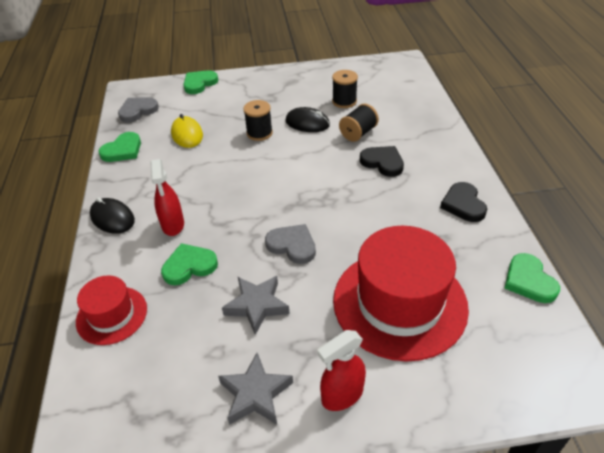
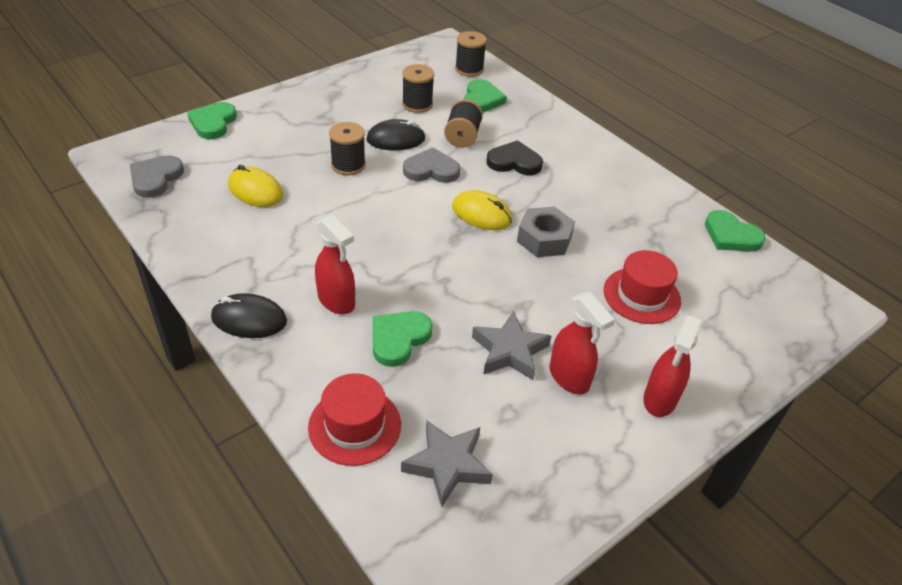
camera: 35 degrees left, 0 degrees up
(123, 150) = (182, 234): green heart -> green heart (482, 99)
(255, 394) = (582, 434): grey star -> grey star (447, 465)
(283, 345) = (569, 378): none -> red spray bottle
(292, 245) = (493, 277): grey heart -> grey heart (431, 170)
(324, 195) = (482, 214): none -> yellow mouse
(356, 229) = (544, 239): none -> grey nut
(399, 303) = (641, 295): red hat -> red hat, size x0.53
(406, 84) = (469, 69): none -> black spool
(463, 204) = (624, 182): black heart -> none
★ ★ ★
- _Request_:
Before copying the material, set its pictures aside; then transcribe it word for word.

- _Reply_:
camera: 35 degrees left, 0 degrees up
(123, 150) = (182, 234): green heart -> green heart (482, 99)
(255, 394) = (582, 434): grey star -> grey star (447, 465)
(283, 345) = (569, 378): none -> red spray bottle
(292, 245) = (493, 277): grey heart -> grey heart (431, 170)
(324, 195) = (482, 214): none -> yellow mouse
(356, 229) = (544, 239): none -> grey nut
(399, 303) = (641, 295): red hat -> red hat, size x0.53
(406, 84) = (469, 69): none -> black spool
(463, 204) = (624, 182): black heart -> none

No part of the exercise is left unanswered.